What is being asked:
Should the listing contain images, exclude them; give the rest again exactly.
(Collected data begins)
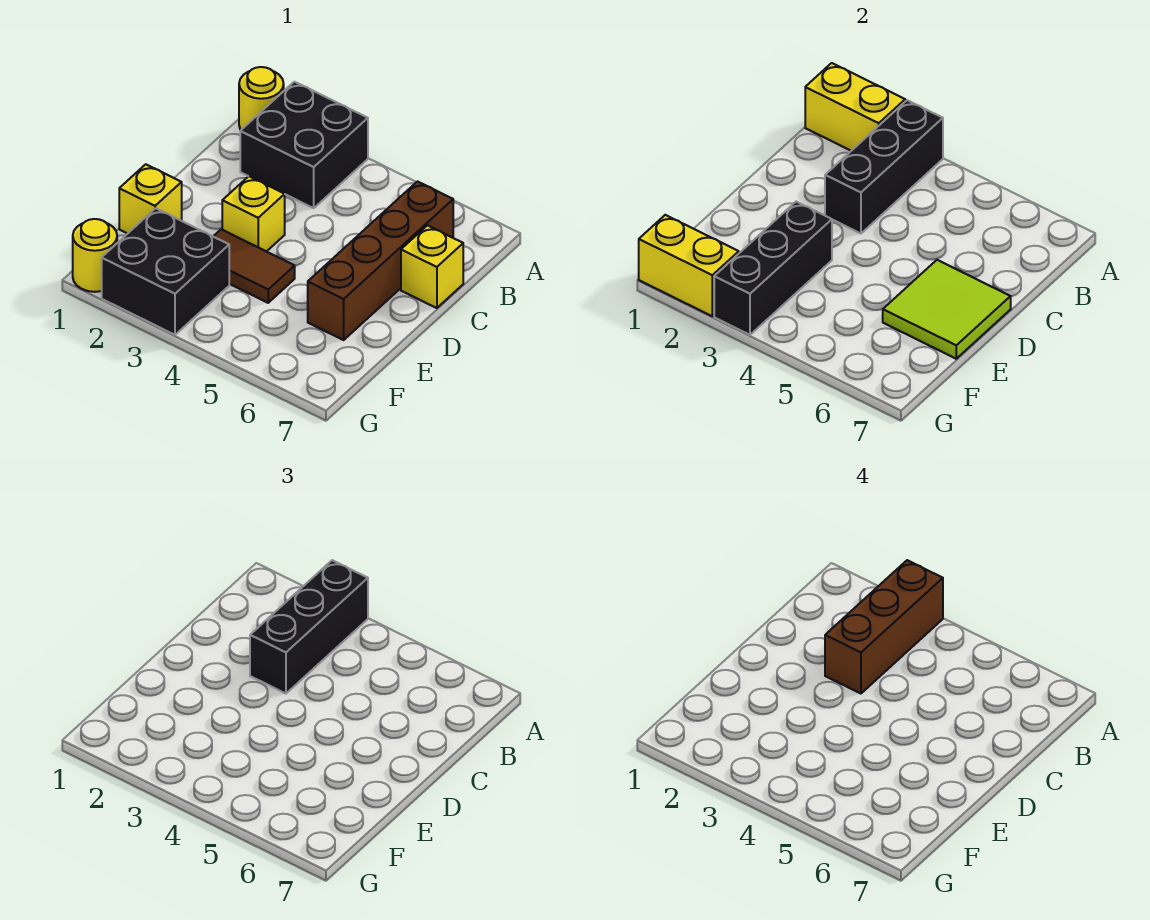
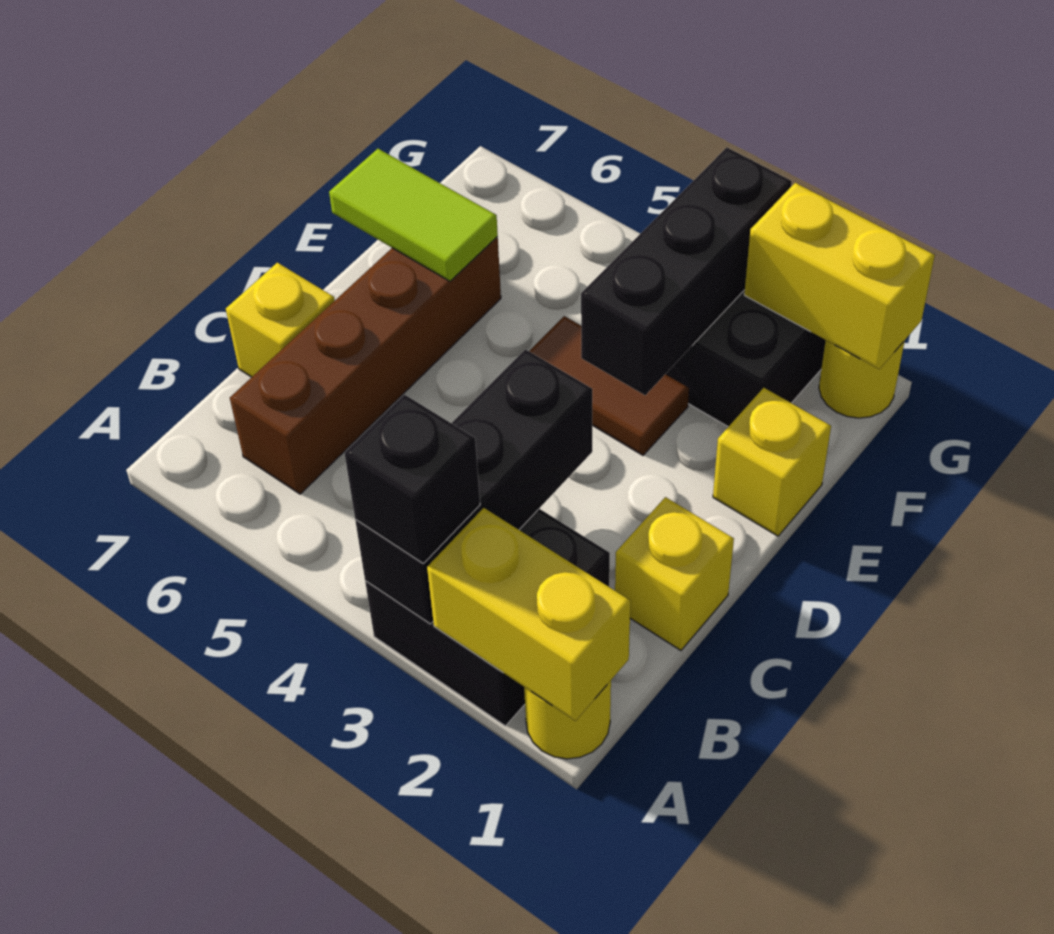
black brick A3:C3 level 3 -> black brick A3 level 3
brown brick A3:C3 level 4 -> none
yellow brick D3 level 1 -> yellow brick C1 level 1
lime tile D6:E7 level 2 -> lime tile E6:E7 level 2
(Collected data ends)
Problem solution:
black brick A3:C3 level 3 -> black brick A3 level 3
brown brick A3:C3 level 4 -> none
yellow brick D3 level 1 -> yellow brick C1 level 1
lime tile D6:E7 level 2 -> lime tile E6:E7 level 2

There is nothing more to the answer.